Please restate each line of the data that follows word for word, skipping any image.

(SOURCE RECORDS Opens)

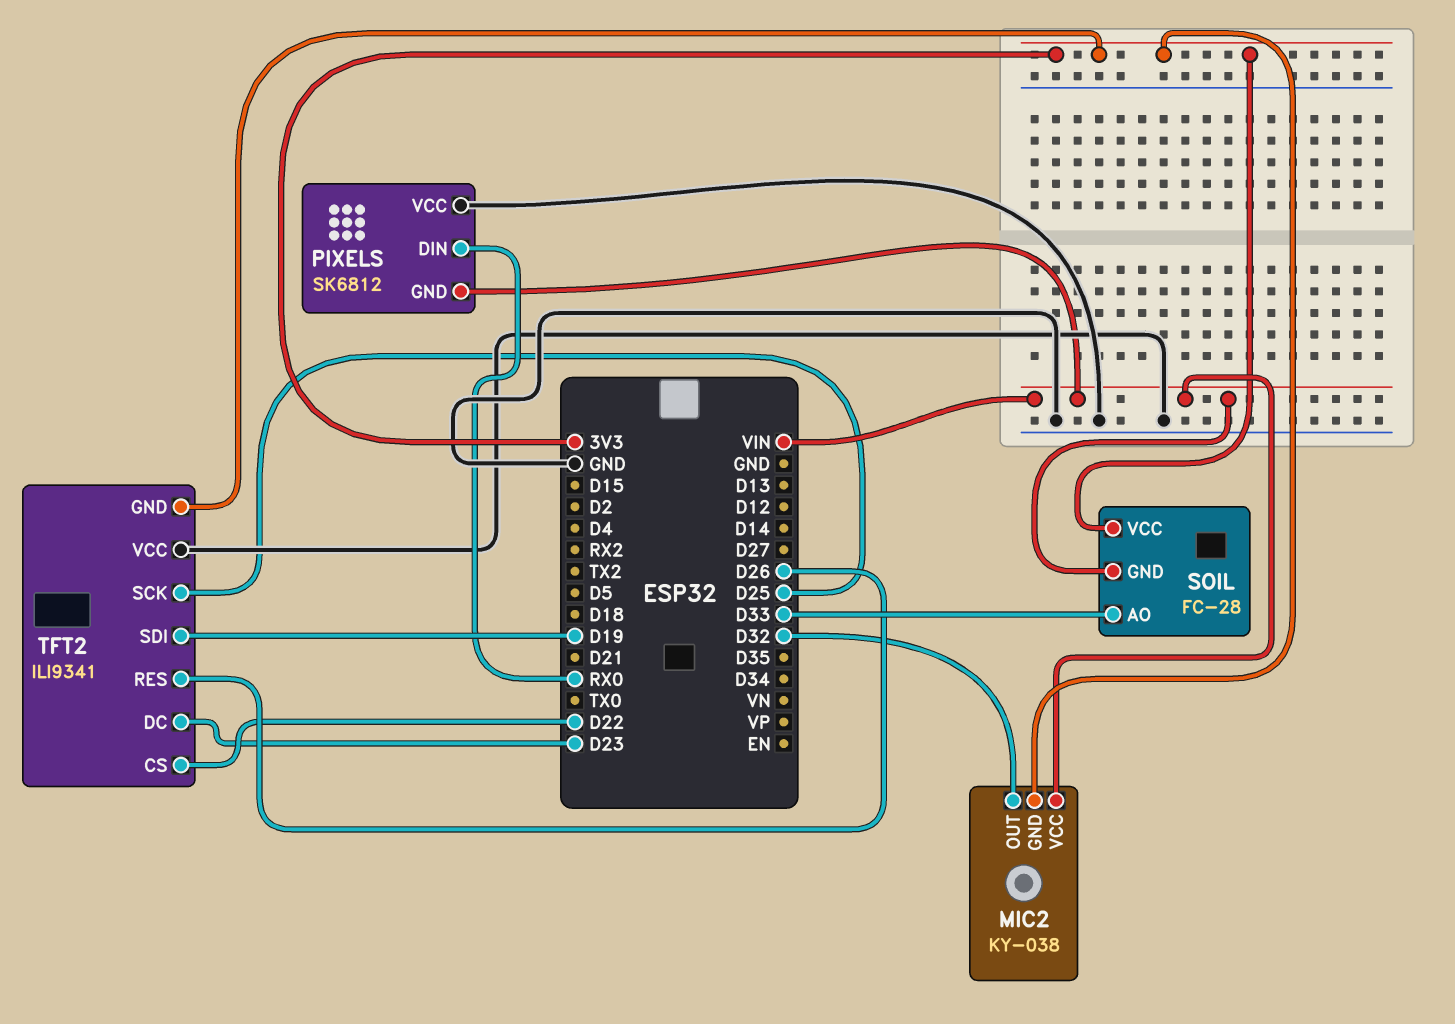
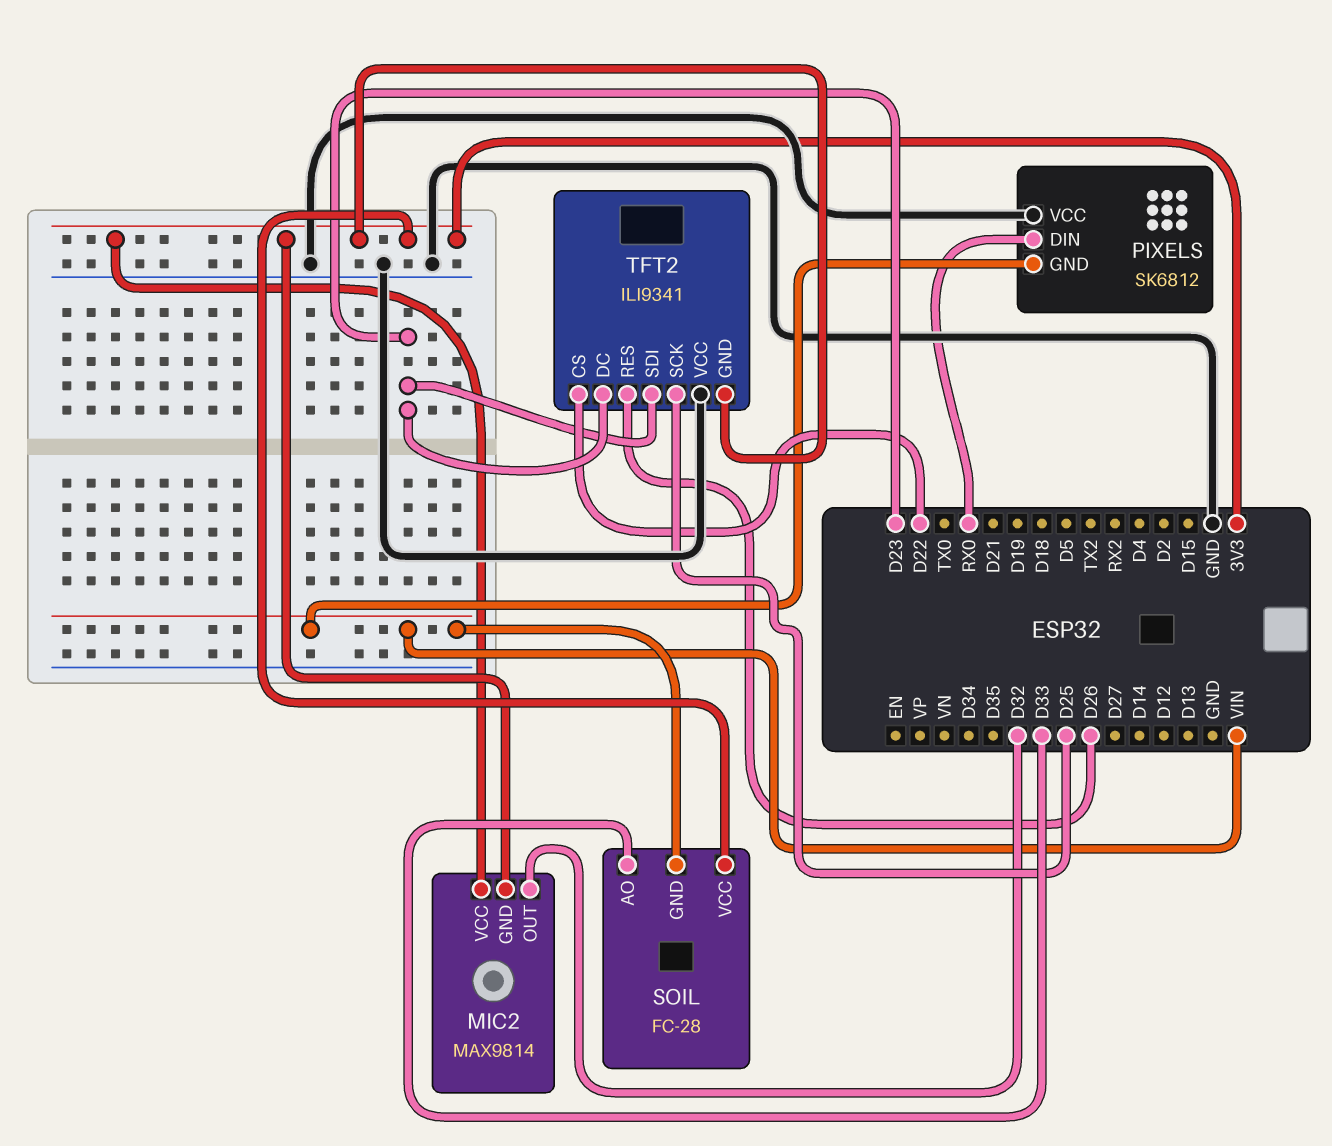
MIC2: KY-038 -> MAX9814
MIC2 pin VCC: VIN -> 3V3
TFT2 pin SDI: D19 -> D23

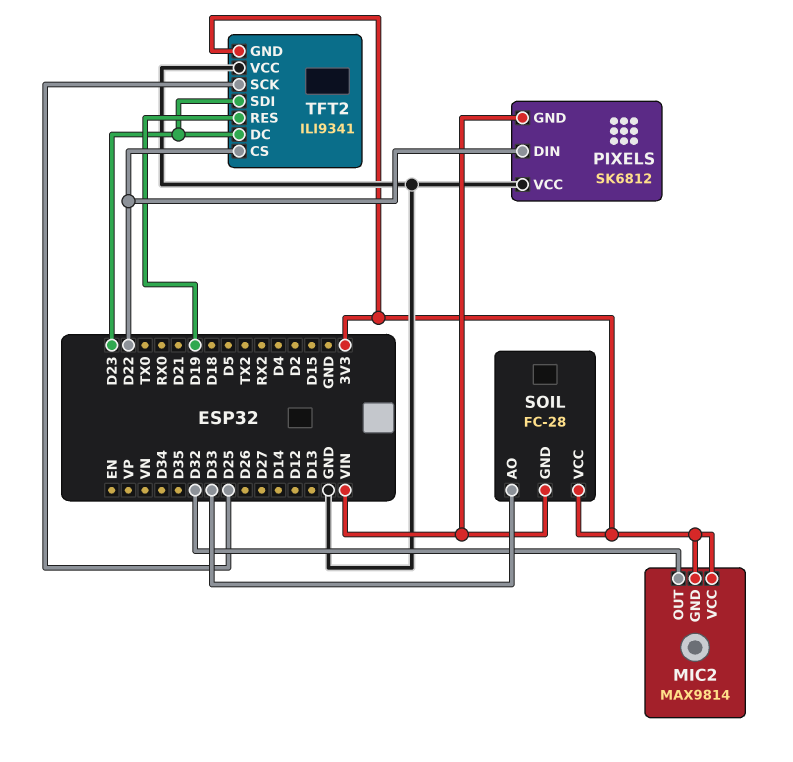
PIXELS pin DIN: RX0 -> D22
TFT2 pin RES: D26 -> D19

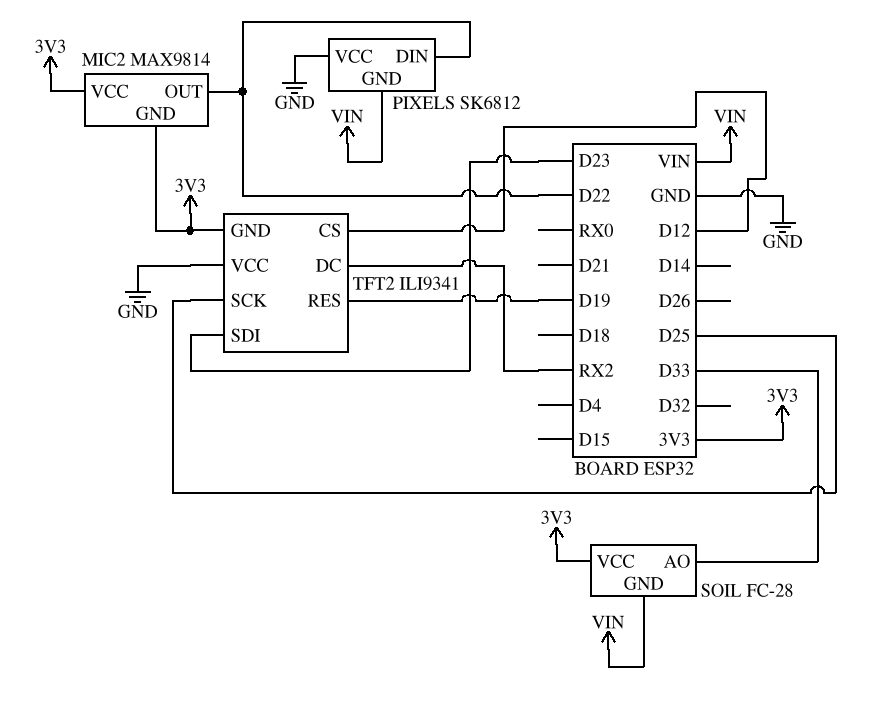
MIC2 pin OUT: D32 -> D22
TFT2 pin CS: D22 -> D12
TFT2 pin DC: D23 -> RX2

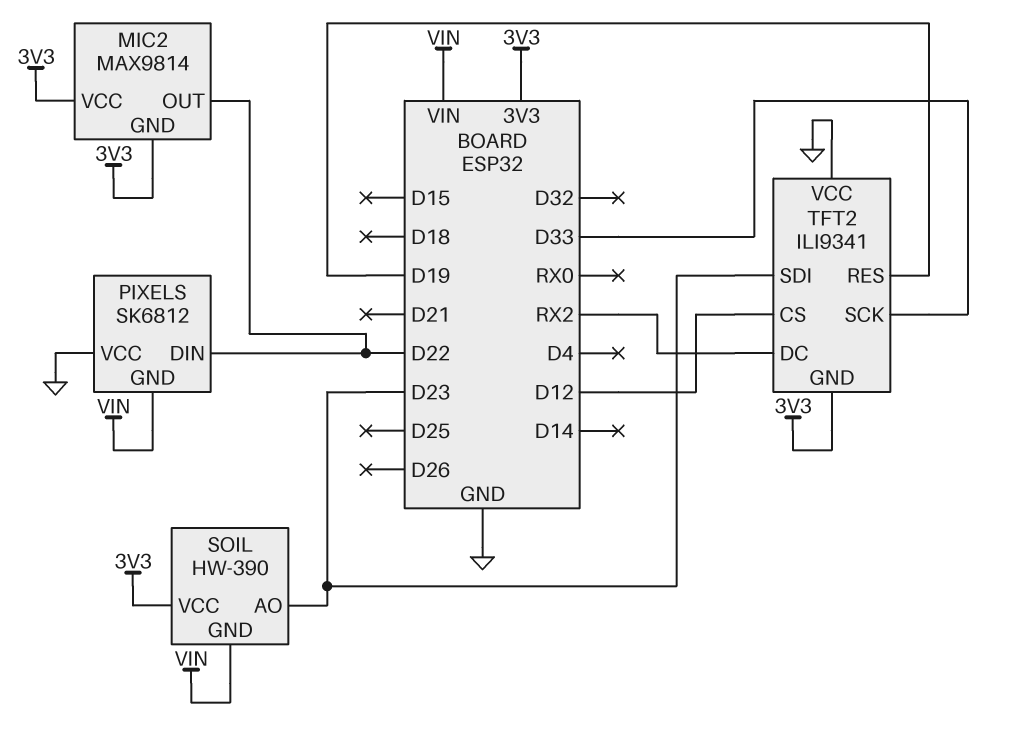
SOIL: FC-28 -> HW-390
SOIL pin AO: D33 -> D23
TFT2 pin SCK: D25 -> D33

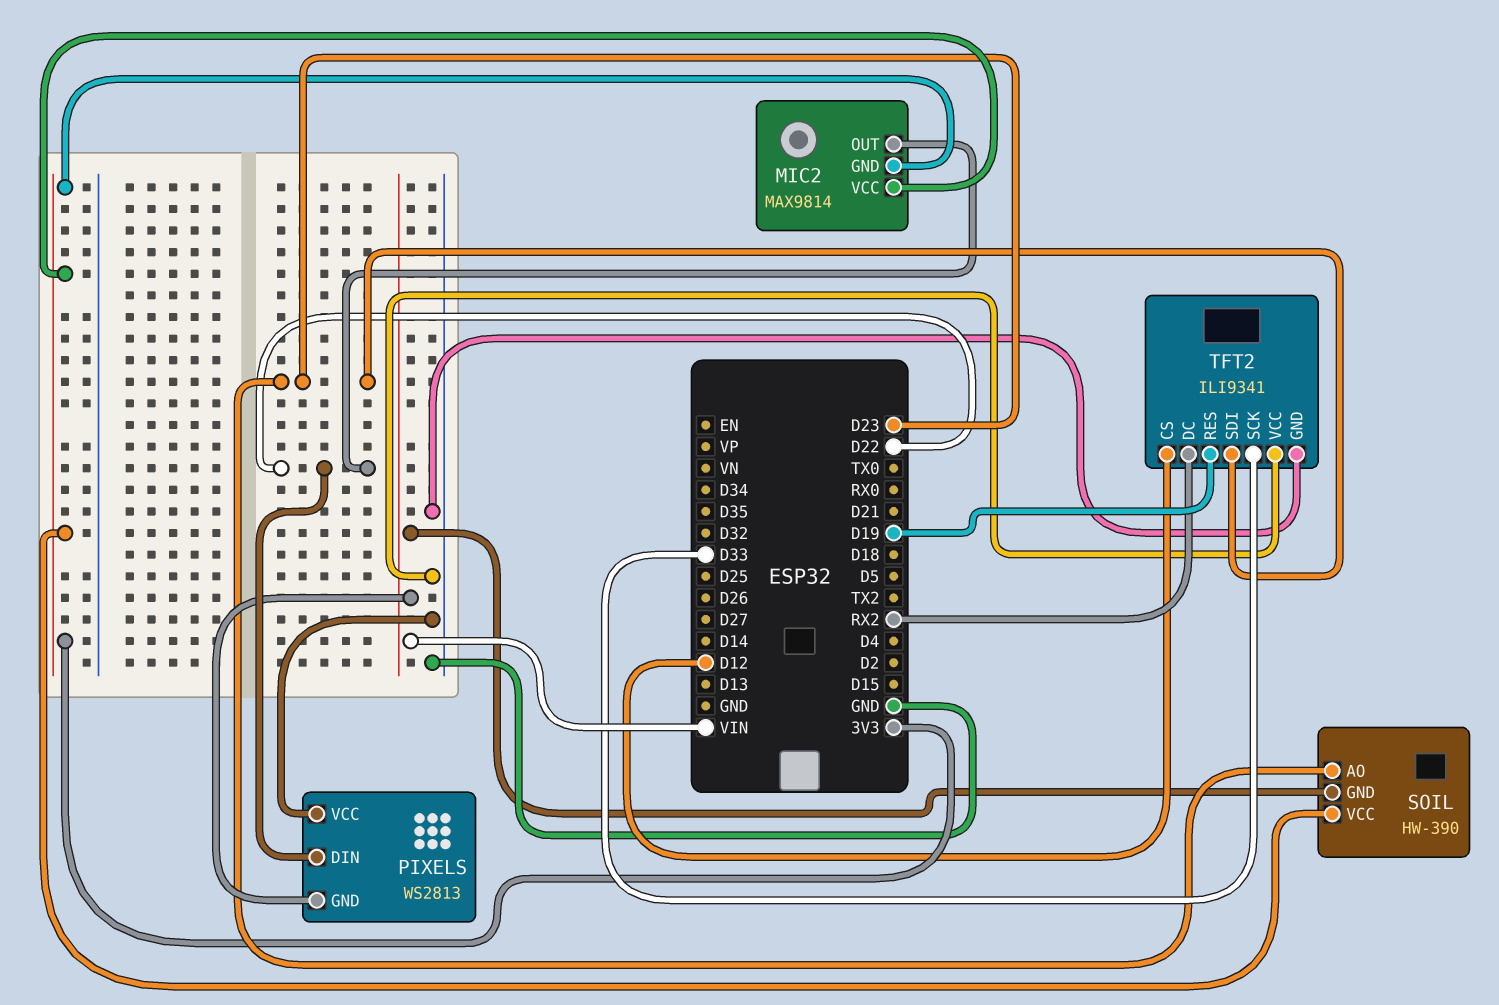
PIXELS: SK6812 -> WS2813
TFT2 pin GND: 3V3 -> GND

(SOURCE RECORDS Closes)

### TASK RESPONSE:
MIC2: KY-038 -> MAX9814
MIC2 pin VCC: VIN -> 3V3
TFT2 pin SDI: D19 -> D23

PIXELS pin DIN: RX0 -> D22
TFT2 pin RES: D26 -> D19

MIC2 pin OUT: D32 -> D22
TFT2 pin CS: D22 -> D12
TFT2 pin DC: D23 -> RX2

SOIL: FC-28 -> HW-390
SOIL pin AO: D33 -> D23
TFT2 pin SCK: D25 -> D33

PIXELS: SK6812 -> WS2813
TFT2 pin GND: 3V3 -> GND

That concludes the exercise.